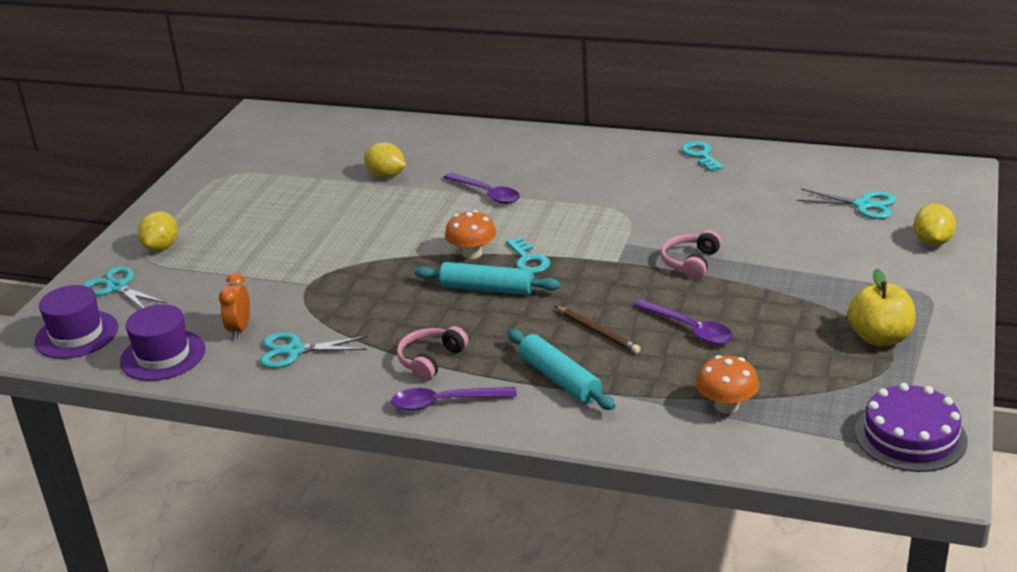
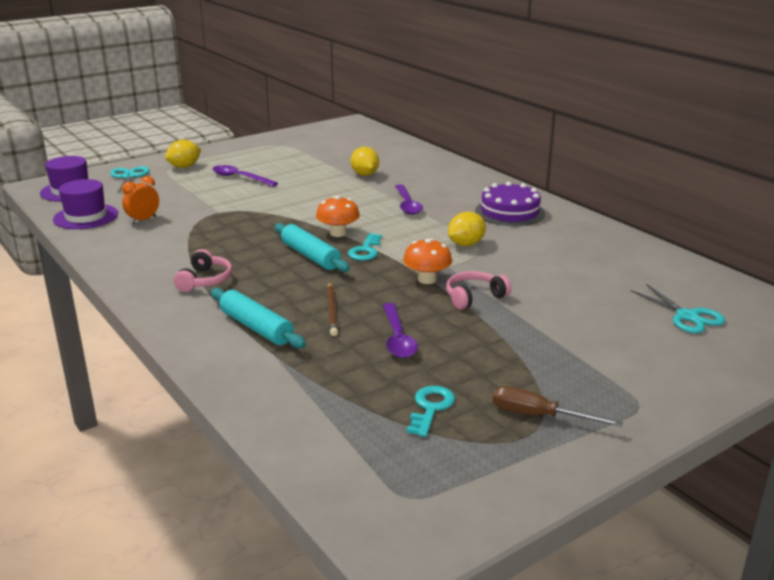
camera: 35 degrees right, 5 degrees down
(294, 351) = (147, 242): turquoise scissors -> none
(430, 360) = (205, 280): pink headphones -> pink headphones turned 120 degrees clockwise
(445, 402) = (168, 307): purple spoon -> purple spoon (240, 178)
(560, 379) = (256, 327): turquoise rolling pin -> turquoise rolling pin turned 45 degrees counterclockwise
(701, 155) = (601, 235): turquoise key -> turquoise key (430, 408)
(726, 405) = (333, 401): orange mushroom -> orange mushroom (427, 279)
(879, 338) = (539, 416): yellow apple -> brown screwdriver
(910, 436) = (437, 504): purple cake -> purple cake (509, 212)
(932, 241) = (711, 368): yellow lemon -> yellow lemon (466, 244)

+++++

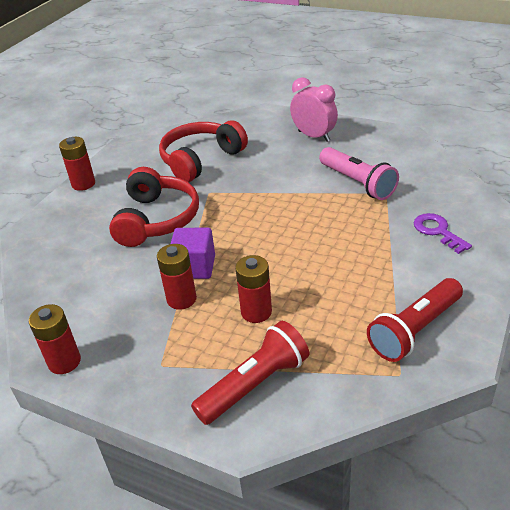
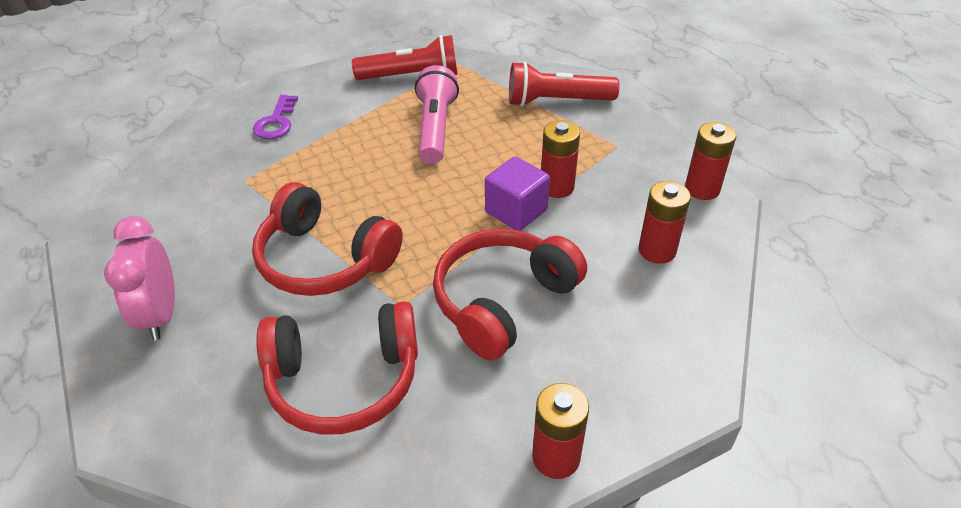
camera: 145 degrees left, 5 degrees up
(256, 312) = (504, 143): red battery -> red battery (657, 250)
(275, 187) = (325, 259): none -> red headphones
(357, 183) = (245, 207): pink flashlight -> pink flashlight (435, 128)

+++++

- Your assignment
In the entries above, one line contains "camera: 35 degrees right, 5 degrees down" and another contains "(932, 241) = (711, 368): yellow". Reproduce exactly those two lines and the lines between them, nothing else.

- Answer to this exercise
camera: 35 degrees right, 5 degrees down
(294, 351) = (147, 242): turquoise scissors -> none
(430, 360) = (205, 280): pink headphones -> pink headphones turned 120 degrees clockwise
(445, 402) = (168, 307): purple spoon -> purple spoon (240, 178)
(560, 379) = (256, 327): turquoise rolling pin -> turquoise rolling pin turned 45 degrees counterclockwise
(701, 155) = (601, 235): turquoise key -> turquoise key (430, 408)
(726, 405) = (333, 401): orange mushroom -> orange mushroom (427, 279)
(879, 338) = (539, 416): yellow apple -> brown screwdriver
(910, 436) = (437, 504): purple cake -> purple cake (509, 212)
(932, 241) = (711, 368): yellow lemon -> yellow lemon (466, 244)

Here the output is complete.